**Assignment:** With the pictures set aside, write out all of the data exactly as it stands.

** Exercise input follows **

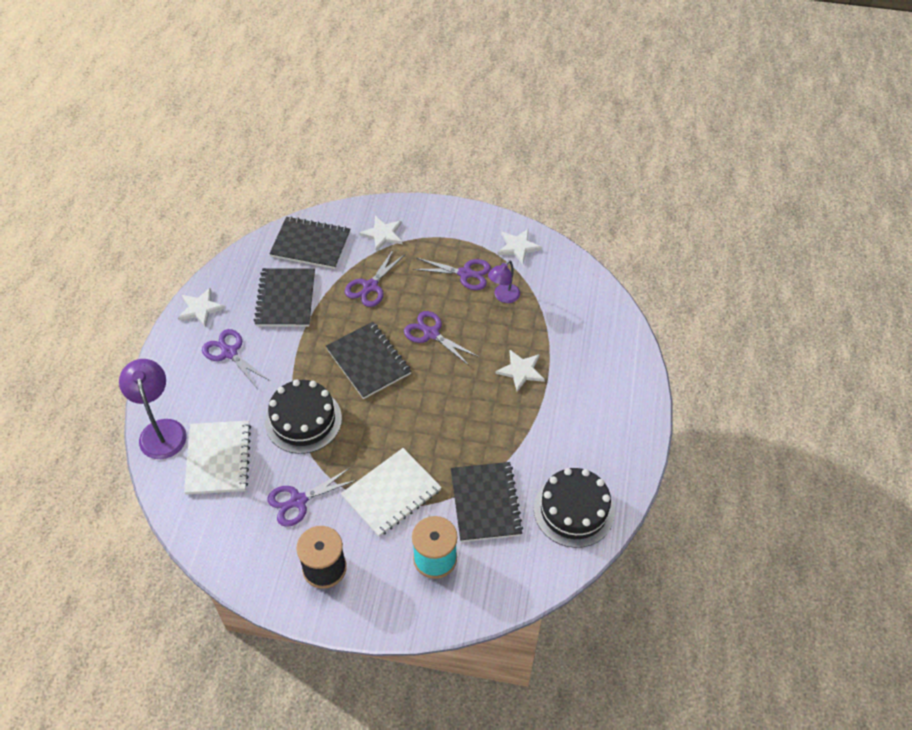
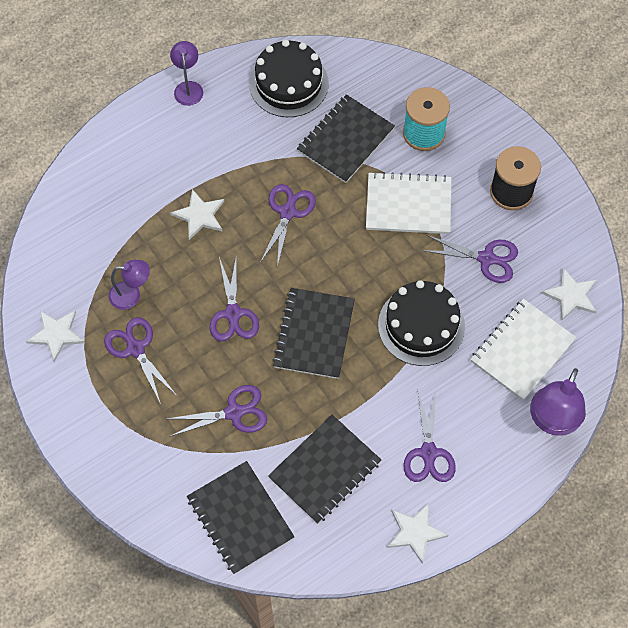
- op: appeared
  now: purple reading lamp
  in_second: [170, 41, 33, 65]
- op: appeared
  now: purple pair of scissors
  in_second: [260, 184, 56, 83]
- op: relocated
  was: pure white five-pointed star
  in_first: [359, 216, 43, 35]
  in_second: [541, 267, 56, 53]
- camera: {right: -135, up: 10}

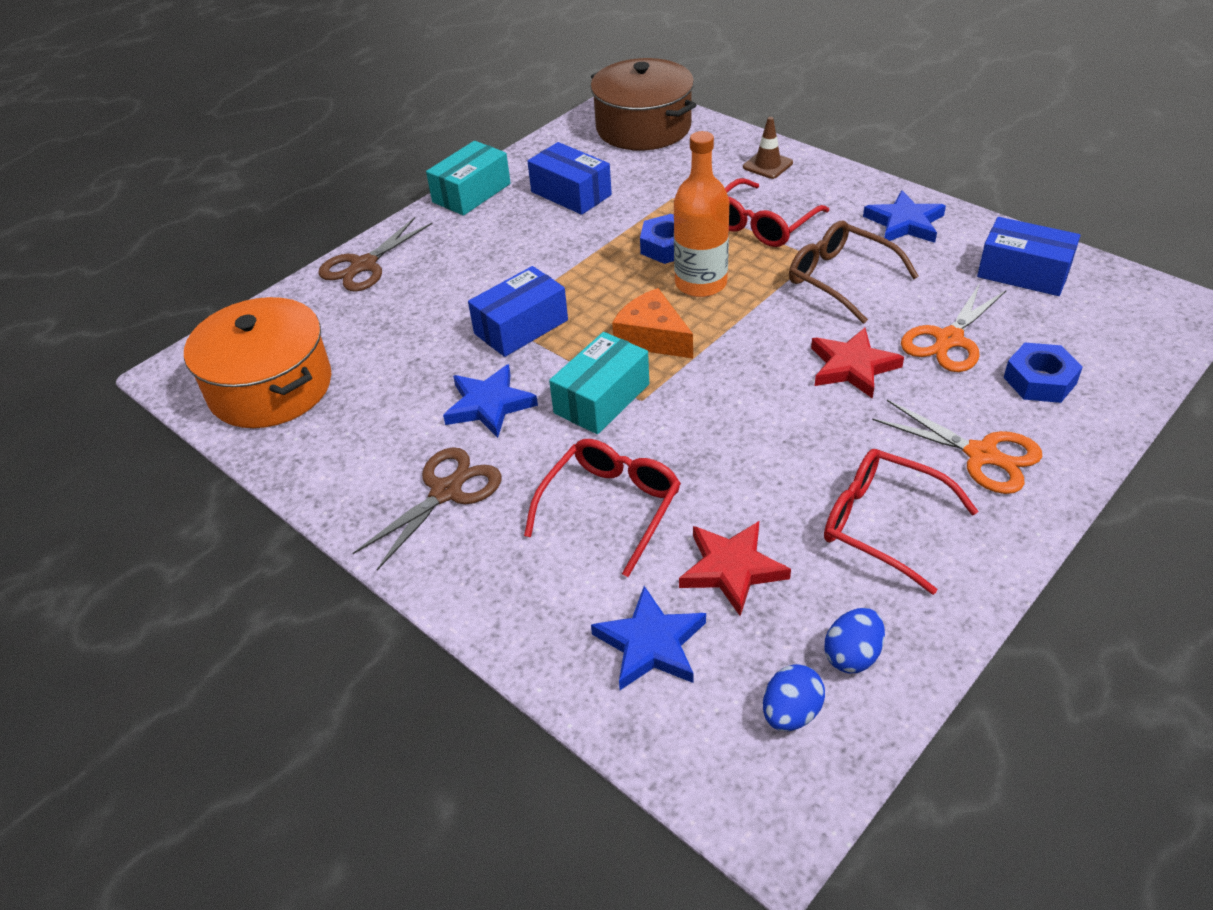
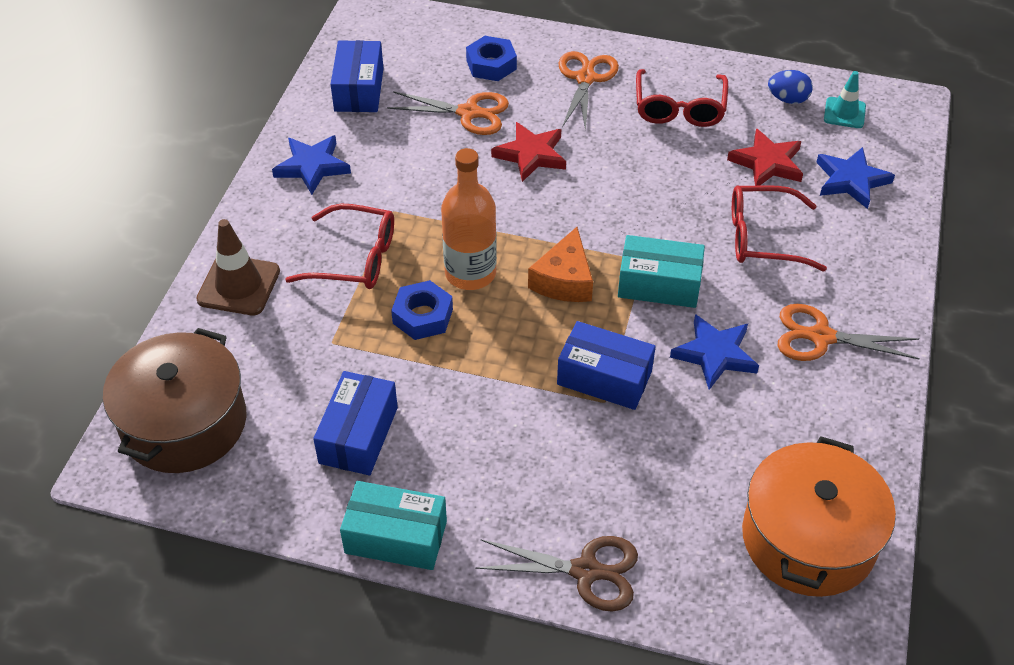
- op: missing
  was: dark brown glasses
  in_first: [789, 221, 130, 103]
- op: exchanged
  was: blue egg shape
  now: aqua road cone
  in_first: [763, 664, 62, 67]
  in_second: [824, 71, 42, 57]
- op: colour
  was: dark brown pair of scissors
  now: orange-coloured pair of scissors
  in_first: [353, 447, 148, 123]
  in_second: [778, 304, 142, 57]
- op: size
  was: dark brown road cone
  in_first: [743, 117, 50, 62]
  in_second: [196, 219, 84, 96]
  ratio: 1.55
- camera: {right: -120, up: 5}

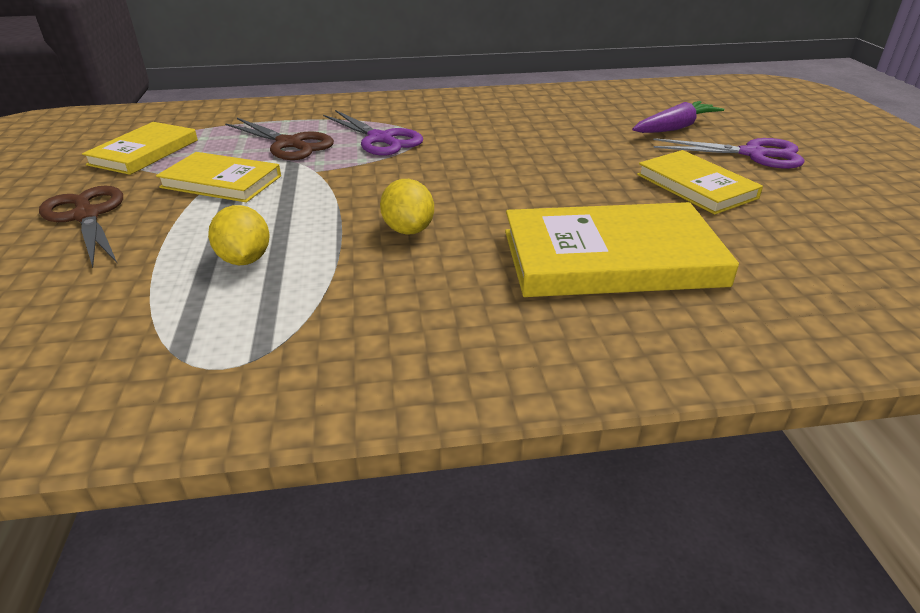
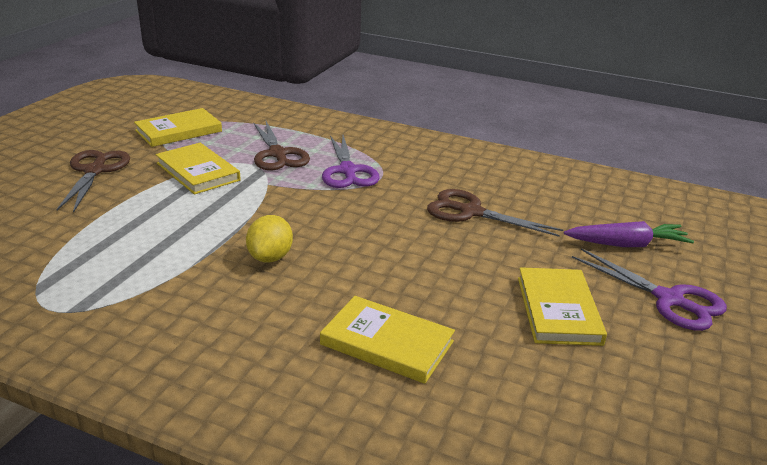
- op: missing
  was: golden toy lemon
  in_first: [208, 205, 62, 60]
- op: appeared
  now: dark brown pair of scissors
  in_second: [427, 189, 136, 48]
- op: size
  was: golden book
  in_first: [505, 202, 234, 95]
  in_second: [320, 296, 135, 88]
  ratio: 0.62
- camera: {right: 30, up: -5}

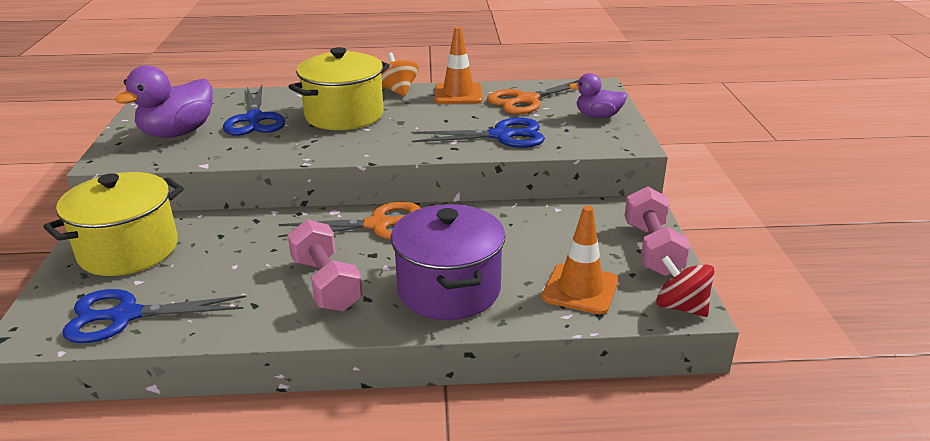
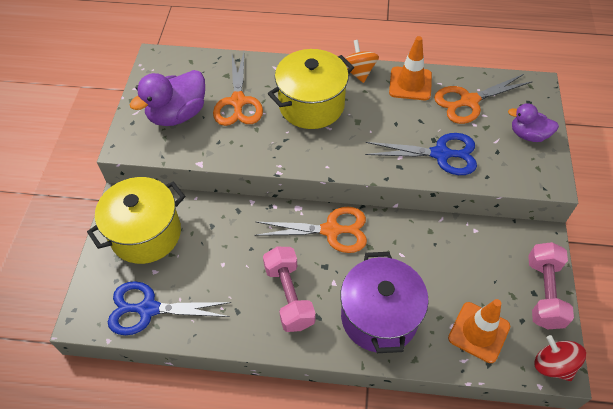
- op: colour
  was: blue pair of scissors
  now: orange-coloured pair of scissors
  in_first: [223, 85, 62, 51]
  in_second: [213, 53, 50, 73]
- camera: {right: 10, up: 25}

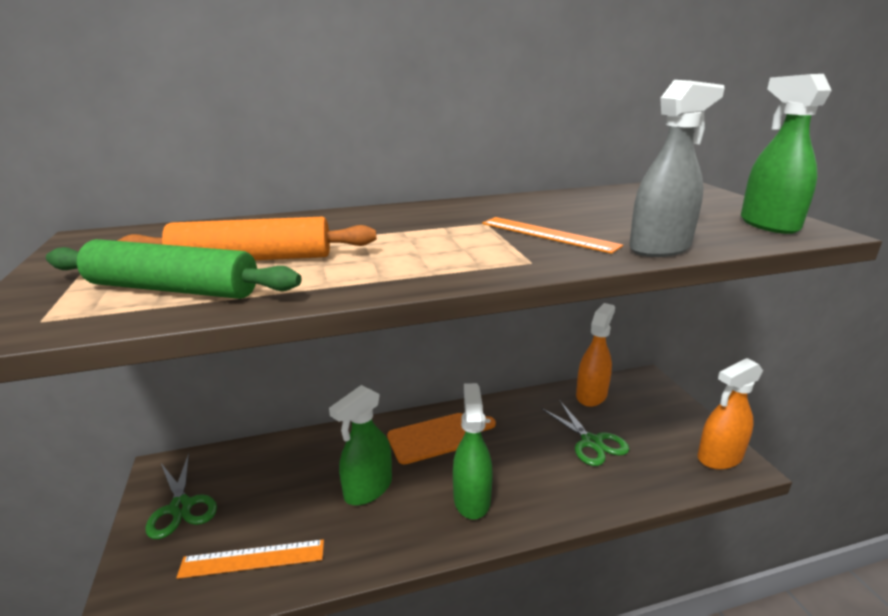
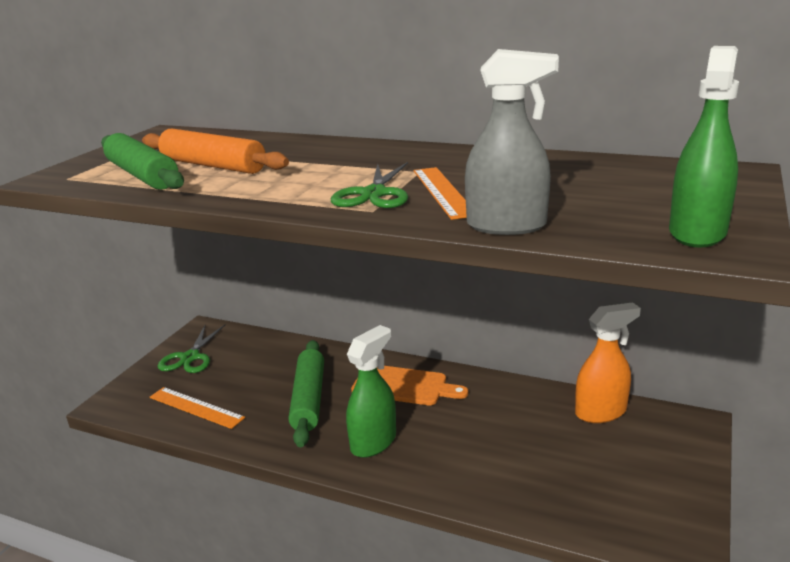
- op: missing
  was: orange-coloured sprayer
  in_first: [697, 358, 66, 112]
- op: relocated
  was: emerald pair of scissors
  in_first: [541, 401, 88, 65]
  in_second: [331, 162, 77, 46]
- op: exchanged
  was: emerald sprayer
  now: emerald pastry roller
  in_first: [329, 385, 63, 120]
  in_second: [288, 340, 36, 108]
- camera: {right: 40, up: 0}

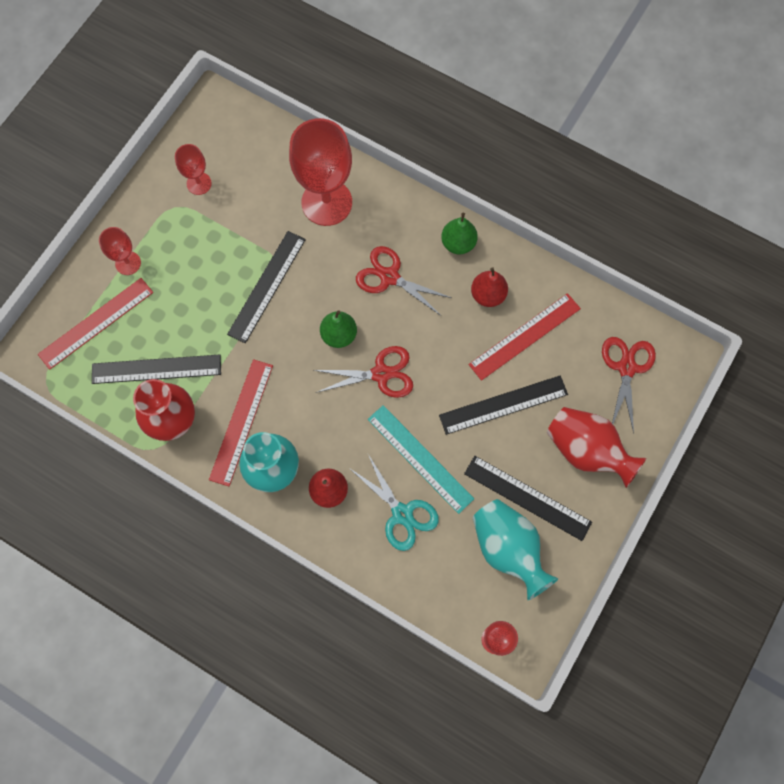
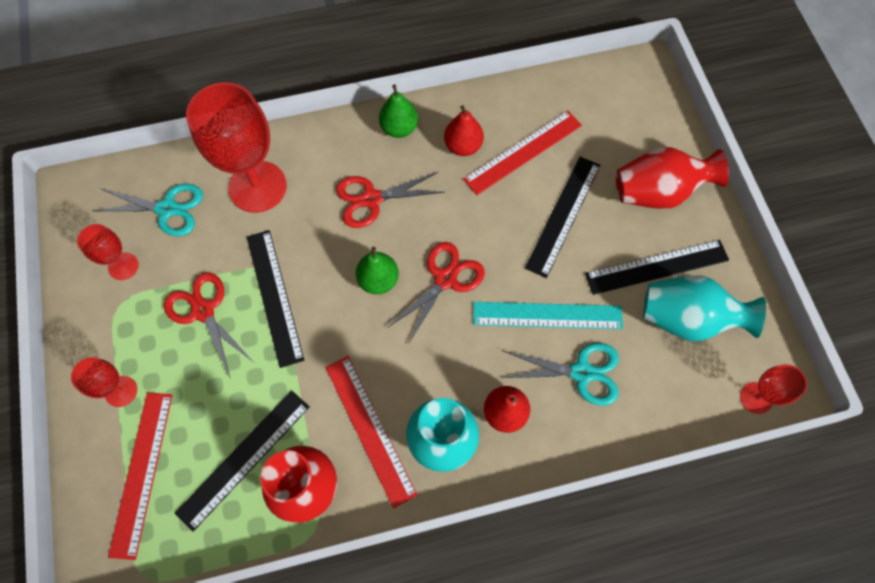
- op: appeared
  now: aqua pair of scissors
  in_second: [92, 184, 111, 52]
- op: relocated
  was: crimson pair of scissors
  in_first: [602, 337, 54, 97]
  in_second: [164, 272, 89, 105]
- op: spun
  was: crimson straightedge
  in_first: [468, 293, 113, 88]
  in_second: [463, 111, 119, 84]
  clockwise: 45
- camera: {right: -45, up: -5}

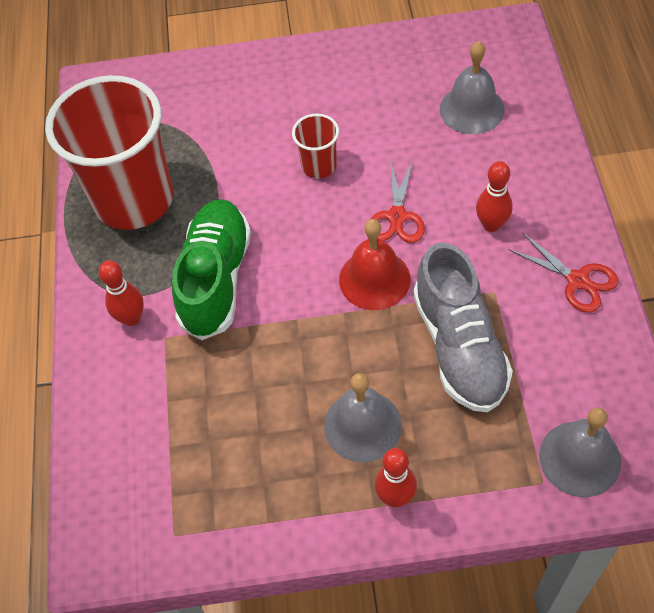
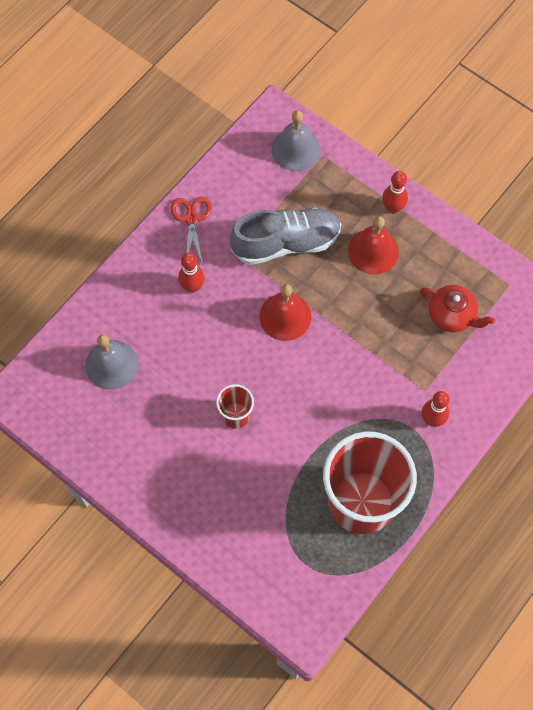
- op: missing
  was: emerald sneaker
  in_first: [172, 199, 79, 141]
- op: missing
  was: crimson pair of scissors
  in_first: [371, 160, 54, 83]
- op: appeared
  now: crimson teapot
  in_second: [420, 285, 75, 47]
- op: colour
  was: grey hand bell
  now: crimson hand bell
  in_first: [324, 373, 78, 89]
  in_second: [348, 216, 51, 59]
- op: spun
  was: grey sneaker
  in_first: [413, 242, 100, 171]
  in_second: [230, 207, 111, 58]
  clockwise: 45
- camera: {right: -140, up: 10}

** End of Exercise input **

**Final answer:**
- op: appeared
  now: purple reading lamp
  in_second: [170, 41, 33, 65]
- op: appeared
  now: purple pair of scissors
  in_second: [260, 184, 56, 83]
- op: relocated
  was: pure white five-pointed star
  in_first: [359, 216, 43, 35]
  in_second: [541, 267, 56, 53]
- camera: {right: -135, up: 10}

- op: missing
  was: dark brown glasses
  in_first: [789, 221, 130, 103]
- op: exchanged
  was: blue egg shape
  now: aqua road cone
  in_first: [763, 664, 62, 67]
  in_second: [824, 71, 42, 57]
- op: colour
  was: dark brown pair of scissors
  now: orange-coloured pair of scissors
  in_first: [353, 447, 148, 123]
  in_second: [778, 304, 142, 57]
- op: size
  was: dark brown road cone
  in_first: [743, 117, 50, 62]
  in_second: [196, 219, 84, 96]
  ratio: 1.55
- camera: {right: -120, up: 5}

- op: missing
  was: golden toy lemon
  in_first: [208, 205, 62, 60]
- op: appeared
  now: dark brown pair of scissors
  in_second: [427, 189, 136, 48]
- op: size
  was: golden book
  in_first: [505, 202, 234, 95]
  in_second: [320, 296, 135, 88]
  ratio: 0.62
- camera: {right: 30, up: -5}

- op: colour
  was: blue pair of scissors
  now: orange-coloured pair of scissors
  in_first: [223, 85, 62, 51]
  in_second: [213, 53, 50, 73]
- camera: {right: 10, up: 25}

- op: missing
  was: orange-coloured sprayer
  in_first: [697, 358, 66, 112]
- op: relocated
  was: emerald pair of scissors
  in_first: [541, 401, 88, 65]
  in_second: [331, 162, 77, 46]
- op: exchanged
  was: emerald sprayer
  now: emerald pastry roller
  in_first: [329, 385, 63, 120]
  in_second: [288, 340, 36, 108]
- camera: {right: 40, up: 0}

- op: appeared
  now: aqua pair of scissors
  in_second: [92, 184, 111, 52]
- op: relocated
  was: crimson pair of scissors
  in_first: [602, 337, 54, 97]
  in_second: [164, 272, 89, 105]
- op: spun
  was: crimson straightedge
  in_first: [468, 293, 113, 88]
  in_second: [463, 111, 119, 84]
  clockwise: 45
- camera: {right: -45, up: -5}

- op: missing
  was: emerald sneaker
  in_first: [172, 199, 79, 141]
- op: missing
  was: crimson pair of scissors
  in_first: [371, 160, 54, 83]
- op: appeared
  now: crimson teapot
  in_second: [420, 285, 75, 47]
- op: colour
  was: grey hand bell
  now: crimson hand bell
  in_first: [324, 373, 78, 89]
  in_second: [348, 216, 51, 59]
- op: spun
  was: grey sneaker
  in_first: [413, 242, 100, 171]
  in_second: [230, 207, 111, 58]
  clockwise: 45
- camera: {right: -140, up: 10}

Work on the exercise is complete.